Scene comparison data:
################

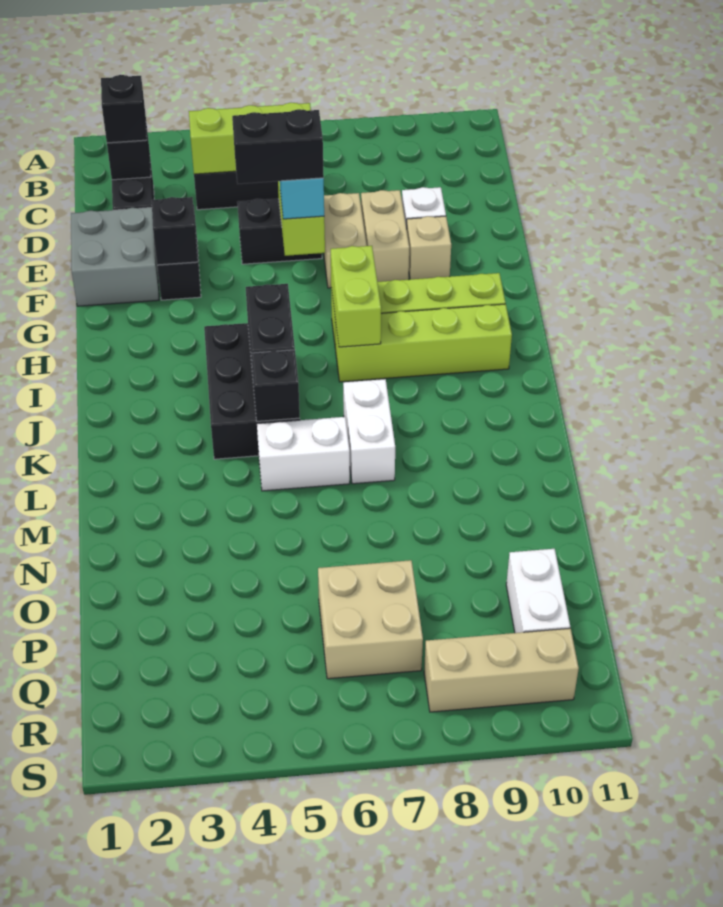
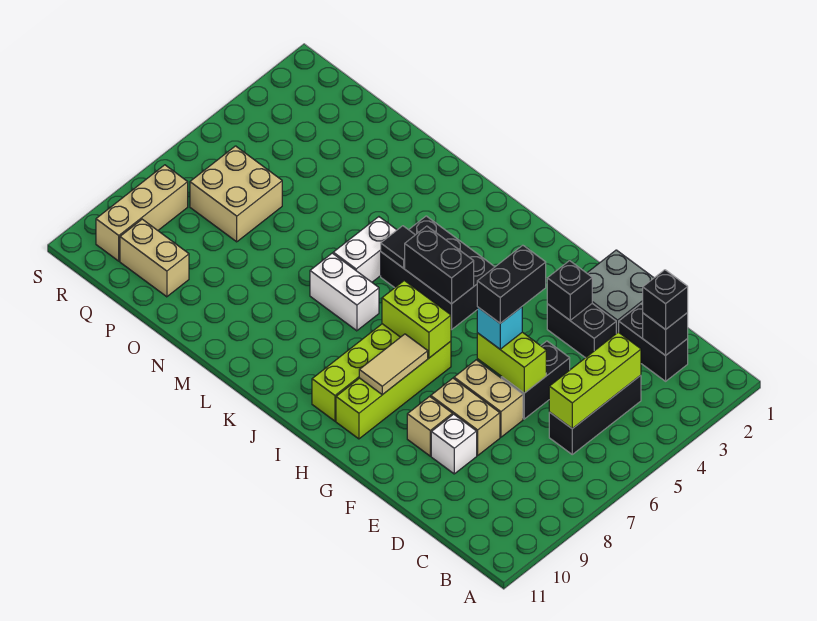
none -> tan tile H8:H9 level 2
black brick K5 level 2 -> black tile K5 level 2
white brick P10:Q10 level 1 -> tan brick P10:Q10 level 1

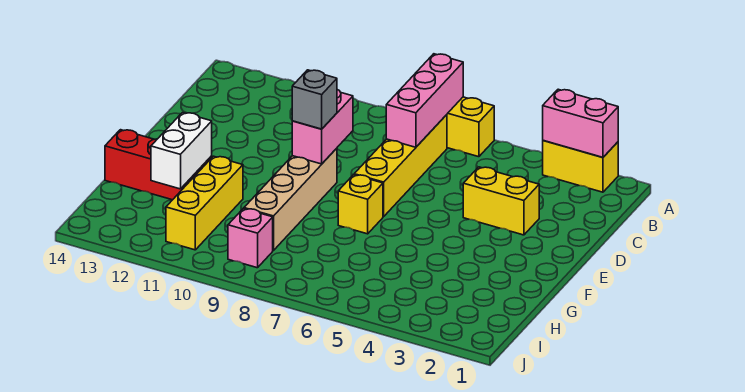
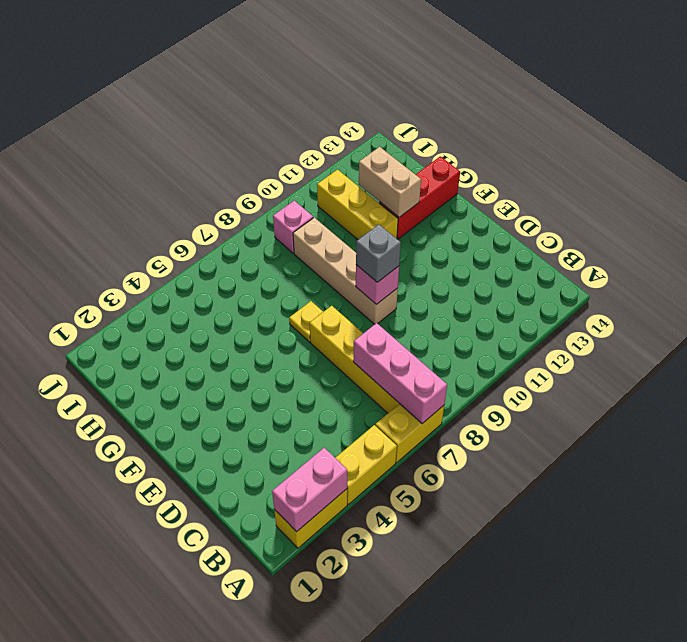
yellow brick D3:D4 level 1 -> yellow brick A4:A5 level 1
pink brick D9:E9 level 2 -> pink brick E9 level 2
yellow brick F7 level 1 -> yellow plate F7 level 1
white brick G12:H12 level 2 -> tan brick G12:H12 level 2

################

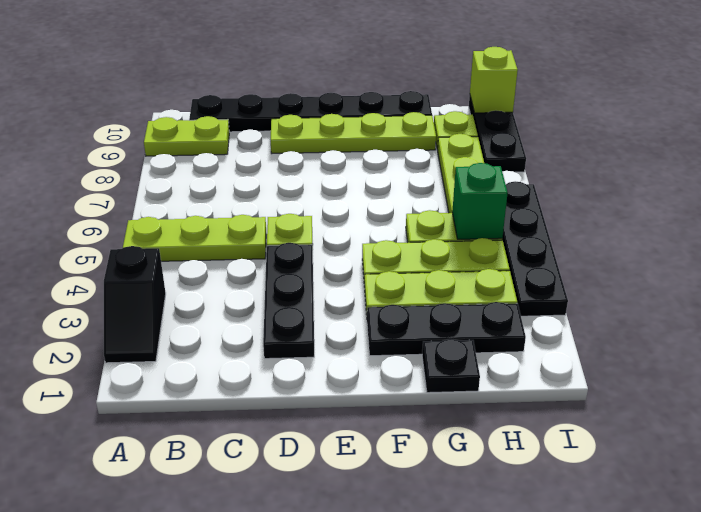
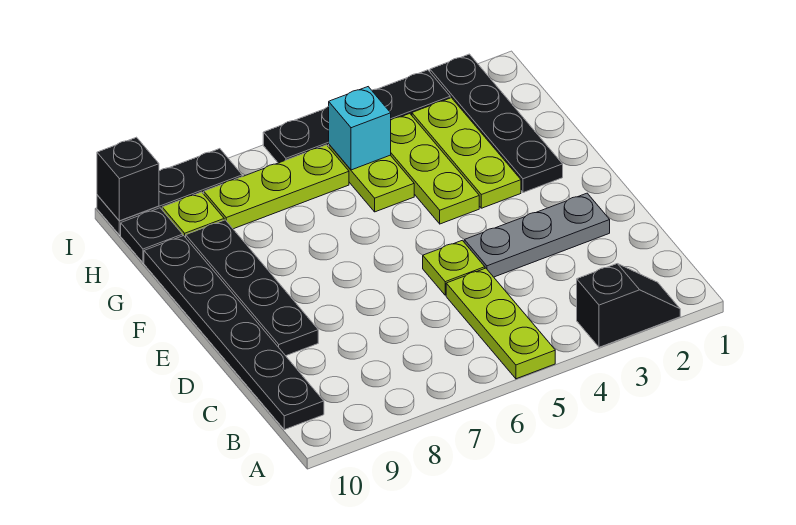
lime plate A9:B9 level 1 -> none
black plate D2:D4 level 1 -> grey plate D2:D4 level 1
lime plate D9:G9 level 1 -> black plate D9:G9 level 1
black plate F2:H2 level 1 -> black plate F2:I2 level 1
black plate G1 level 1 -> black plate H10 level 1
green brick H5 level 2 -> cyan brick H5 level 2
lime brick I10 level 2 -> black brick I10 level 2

################

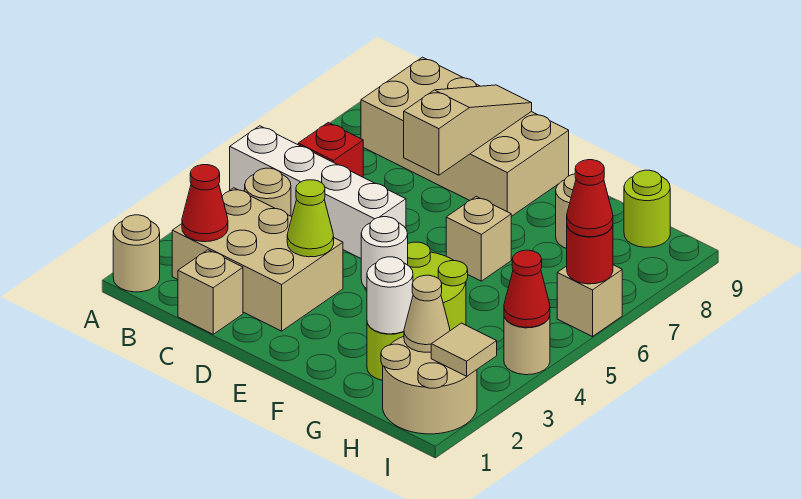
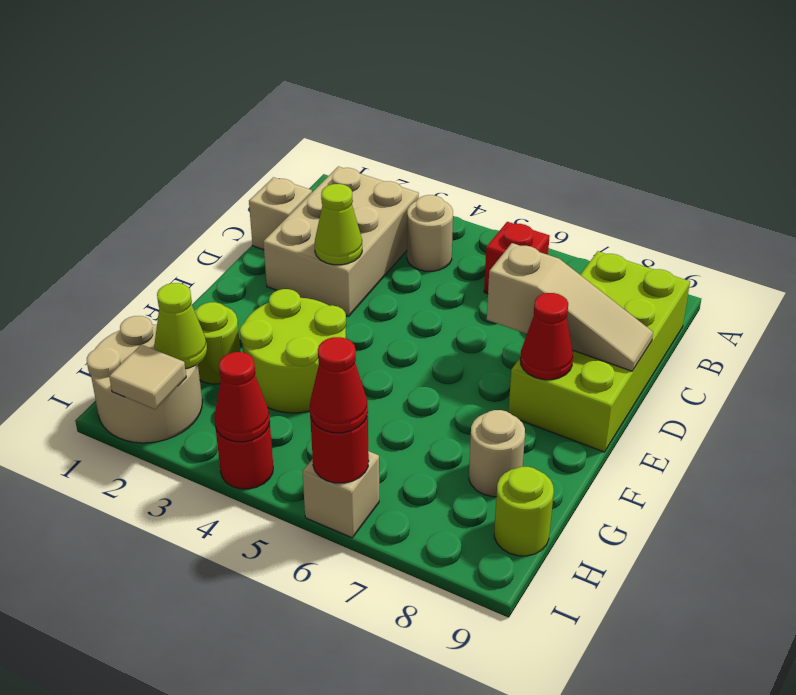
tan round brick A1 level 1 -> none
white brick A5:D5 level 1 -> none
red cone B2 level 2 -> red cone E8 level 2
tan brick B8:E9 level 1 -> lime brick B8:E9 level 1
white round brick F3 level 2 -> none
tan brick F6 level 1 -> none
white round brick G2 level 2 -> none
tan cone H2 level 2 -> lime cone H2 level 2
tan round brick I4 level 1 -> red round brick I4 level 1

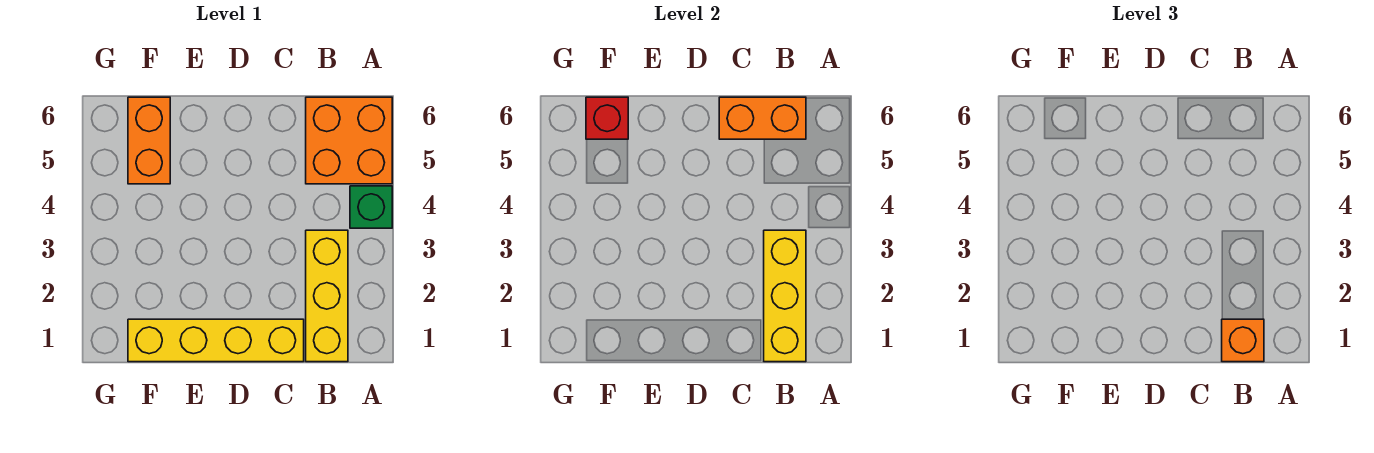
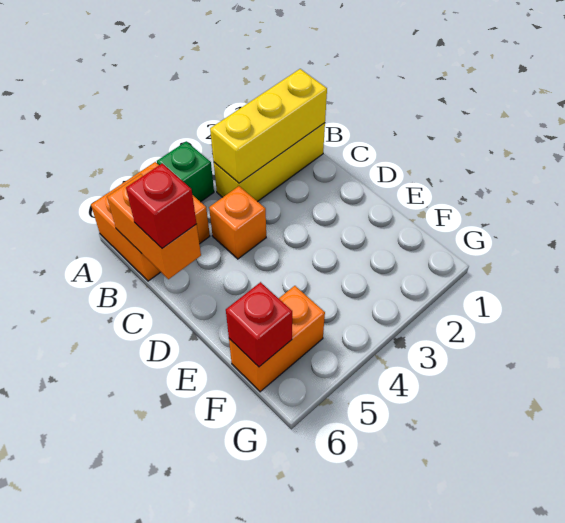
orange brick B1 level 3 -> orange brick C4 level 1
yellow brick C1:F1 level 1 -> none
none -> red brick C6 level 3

################

TASK STATEMENT: Only the lines above from the one with "none -> tan tile H8:H9 level 2" to the one with "white brick G12:H12" should be printed, both included and exactly as written; no picture belongs in the copy.

ANSWER SECTION:
none -> tan tile H8:H9 level 2
black brick K5 level 2 -> black tile K5 level 2
white brick P10:Q10 level 1 -> tan brick P10:Q10 level 1

yellow brick D3:D4 level 1 -> yellow brick A4:A5 level 1
pink brick D9:E9 level 2 -> pink brick E9 level 2
yellow brick F7 level 1 -> yellow plate F7 level 1
white brick G12:H12 level 2 -> tan brick G12:H12 level 2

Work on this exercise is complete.